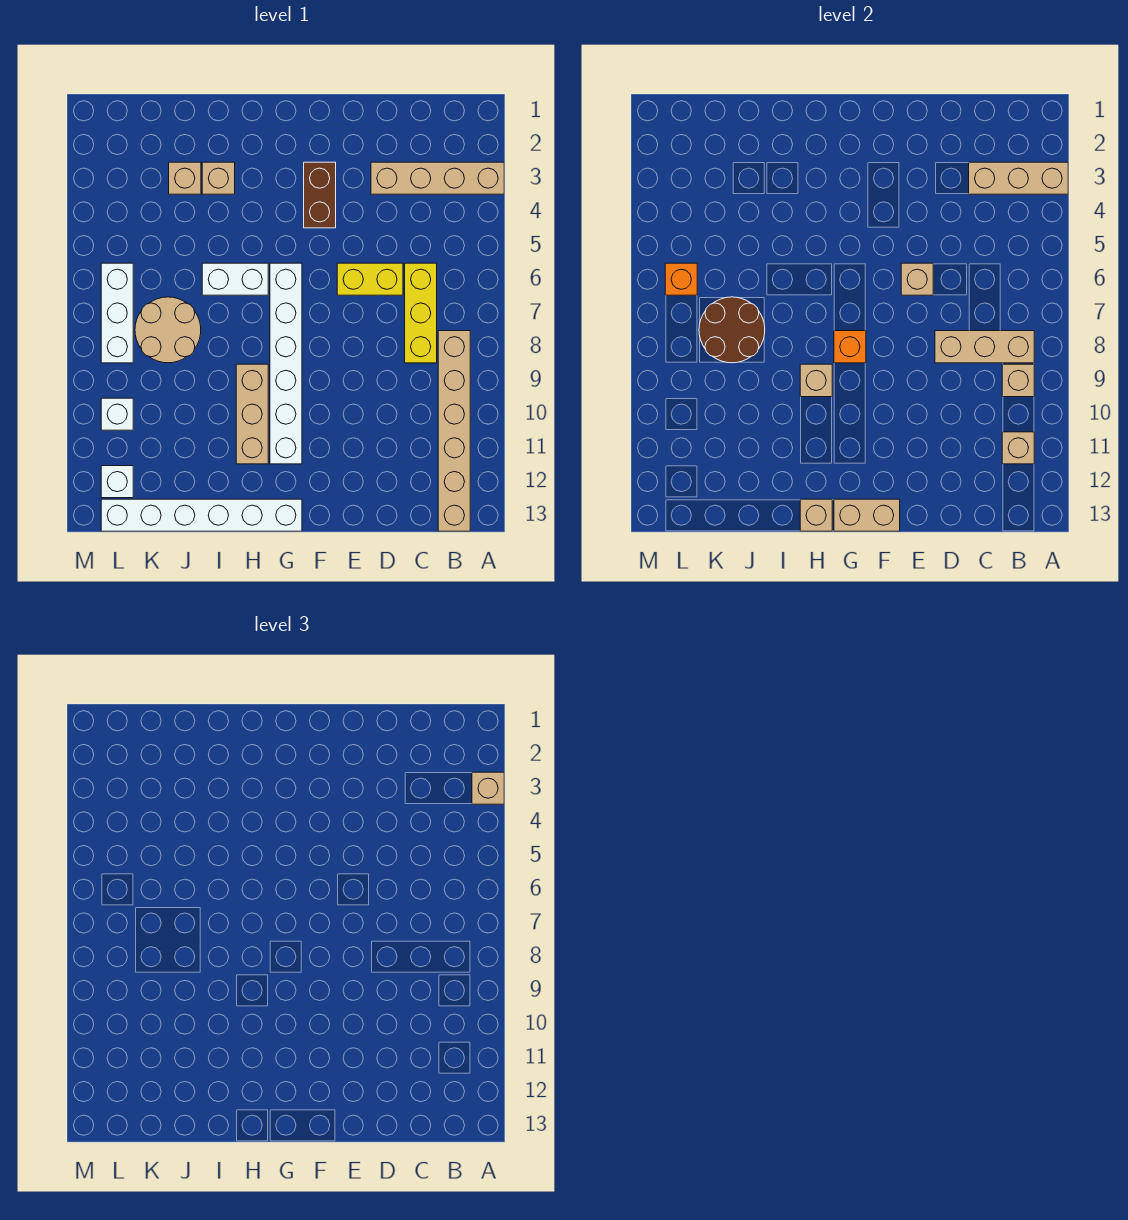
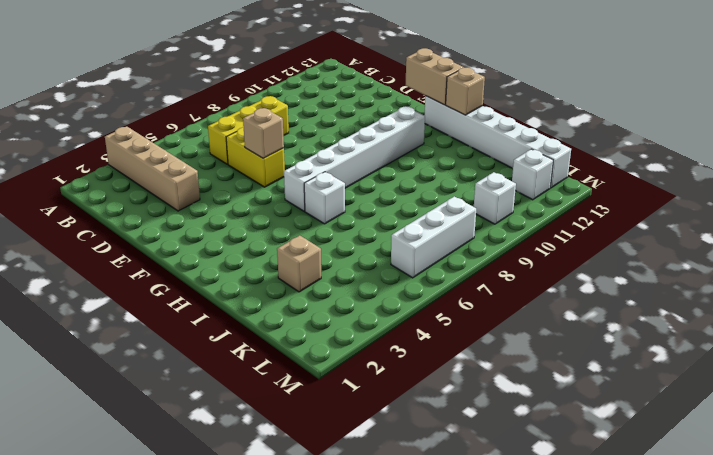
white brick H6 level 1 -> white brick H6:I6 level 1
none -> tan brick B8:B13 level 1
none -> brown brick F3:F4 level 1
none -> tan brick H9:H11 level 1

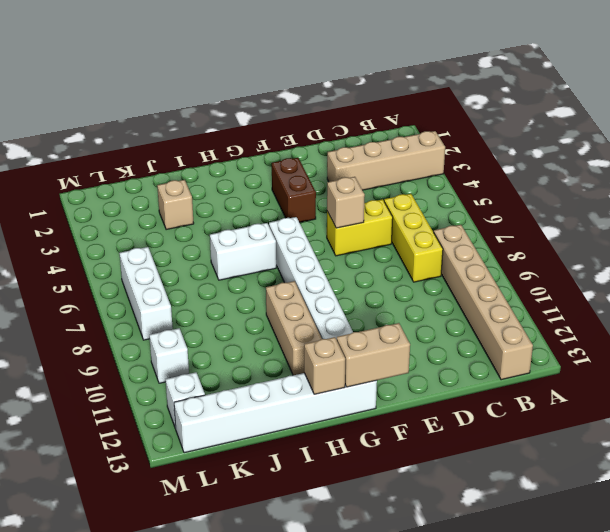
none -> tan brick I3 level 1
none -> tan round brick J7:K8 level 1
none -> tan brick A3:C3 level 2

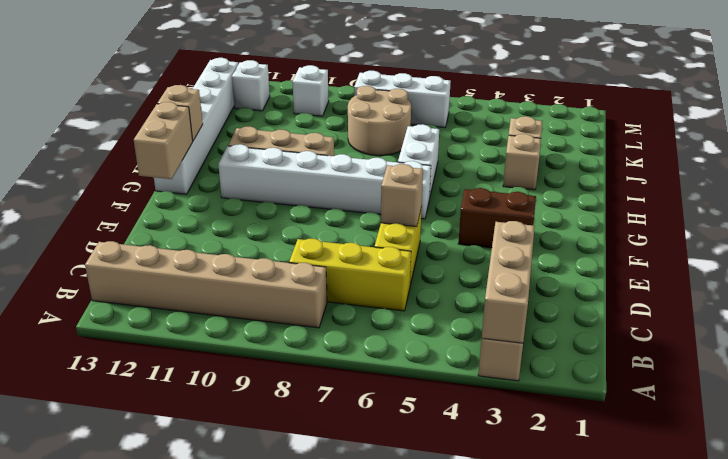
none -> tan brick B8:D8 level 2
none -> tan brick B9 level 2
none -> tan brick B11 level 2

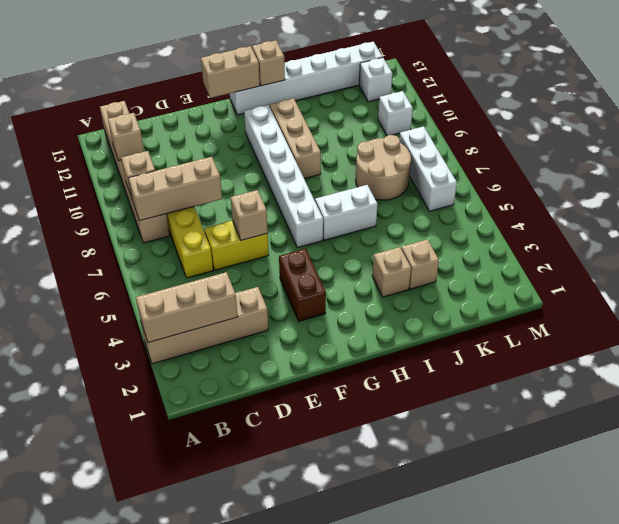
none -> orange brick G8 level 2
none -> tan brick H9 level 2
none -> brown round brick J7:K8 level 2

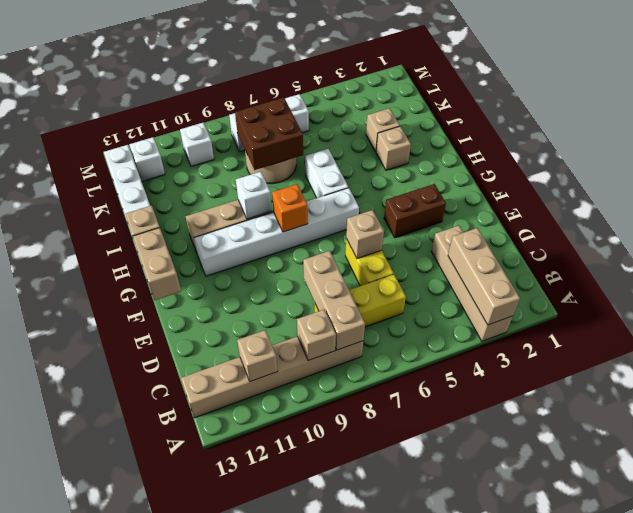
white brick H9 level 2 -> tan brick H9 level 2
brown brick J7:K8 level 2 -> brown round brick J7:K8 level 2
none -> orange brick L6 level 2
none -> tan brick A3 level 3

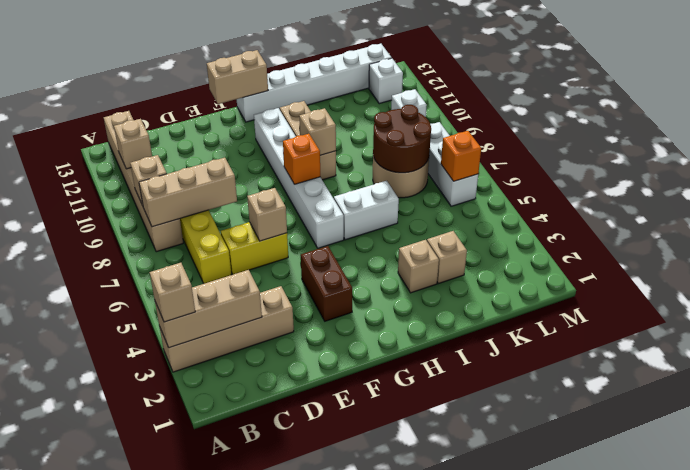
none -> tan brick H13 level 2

━━━━━━━━

All that is needed is the number of lines in the material containing the string "round".

SOLUTION:
3